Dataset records
=== Section Start ===

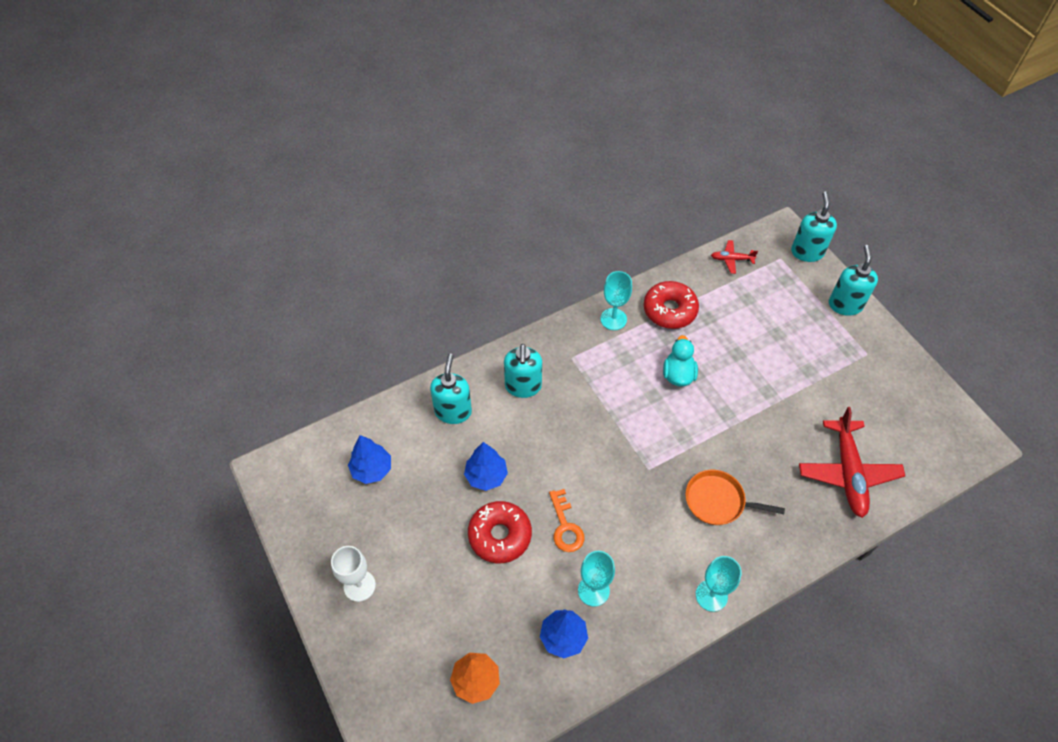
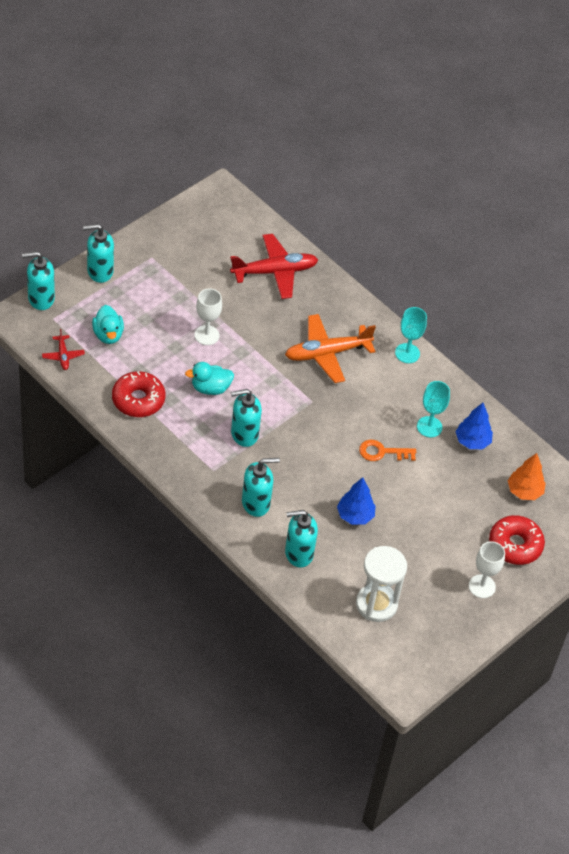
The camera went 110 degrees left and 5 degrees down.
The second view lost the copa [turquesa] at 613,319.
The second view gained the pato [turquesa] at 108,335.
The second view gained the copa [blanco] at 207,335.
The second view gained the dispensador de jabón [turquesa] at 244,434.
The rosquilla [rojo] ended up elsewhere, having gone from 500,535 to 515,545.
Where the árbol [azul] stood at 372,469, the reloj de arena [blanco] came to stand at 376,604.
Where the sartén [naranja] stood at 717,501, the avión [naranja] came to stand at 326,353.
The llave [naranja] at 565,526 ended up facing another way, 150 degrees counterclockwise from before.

=== Section End ===
=== Section Start ===

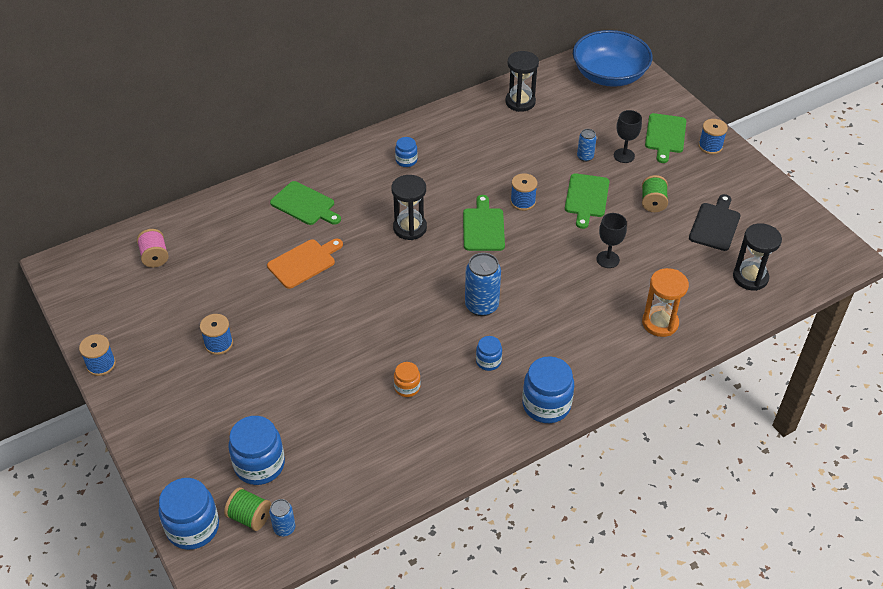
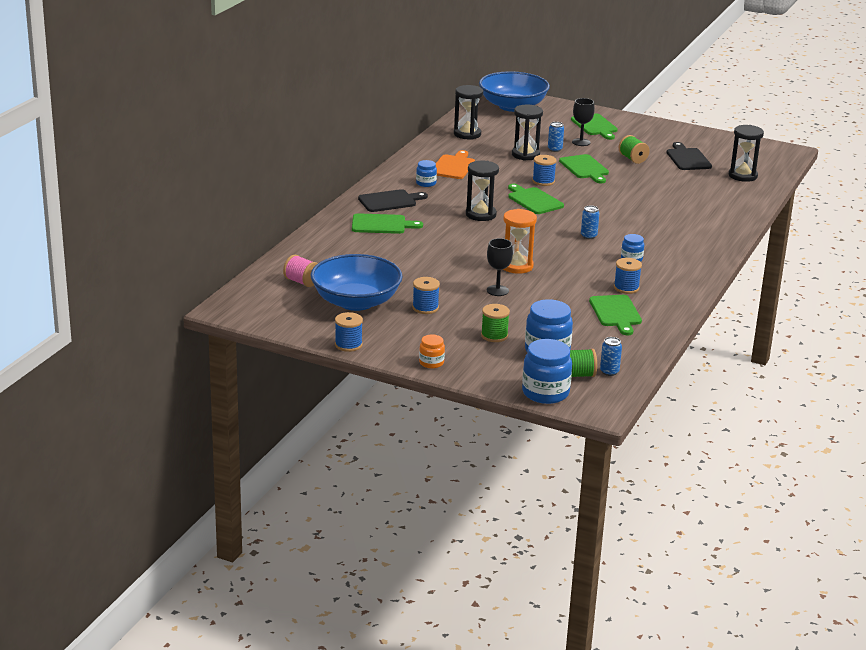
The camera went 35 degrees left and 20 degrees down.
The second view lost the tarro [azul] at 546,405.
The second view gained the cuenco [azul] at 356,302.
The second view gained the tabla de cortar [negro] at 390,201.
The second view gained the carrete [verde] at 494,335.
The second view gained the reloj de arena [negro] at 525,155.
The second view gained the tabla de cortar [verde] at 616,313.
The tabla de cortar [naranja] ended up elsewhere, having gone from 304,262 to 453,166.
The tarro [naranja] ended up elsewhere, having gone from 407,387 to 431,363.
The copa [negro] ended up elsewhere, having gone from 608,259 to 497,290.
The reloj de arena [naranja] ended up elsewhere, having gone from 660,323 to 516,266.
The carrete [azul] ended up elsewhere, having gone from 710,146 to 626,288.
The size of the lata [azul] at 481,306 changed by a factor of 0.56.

=== Section End ===

--- PROBLEM ---
Among the records above, extract exactly the lines from the line with "The camera went 35" to the line with "The second view gained the tabla de cortar [verde]", both lines included, and leave out the rest.

--- THE COMPLETED TASK ---
The camera went 35 degrees left and 20 degrees down.
The second view lost the tarro [azul] at 546,405.
The second view gained the cuenco [azul] at 356,302.
The second view gained the tabla de cortar [negro] at 390,201.
The second view gained the carrete [verde] at 494,335.
The second view gained the reloj de arena [negro] at 525,155.
The second view gained the tabla de cortar [verde] at 616,313.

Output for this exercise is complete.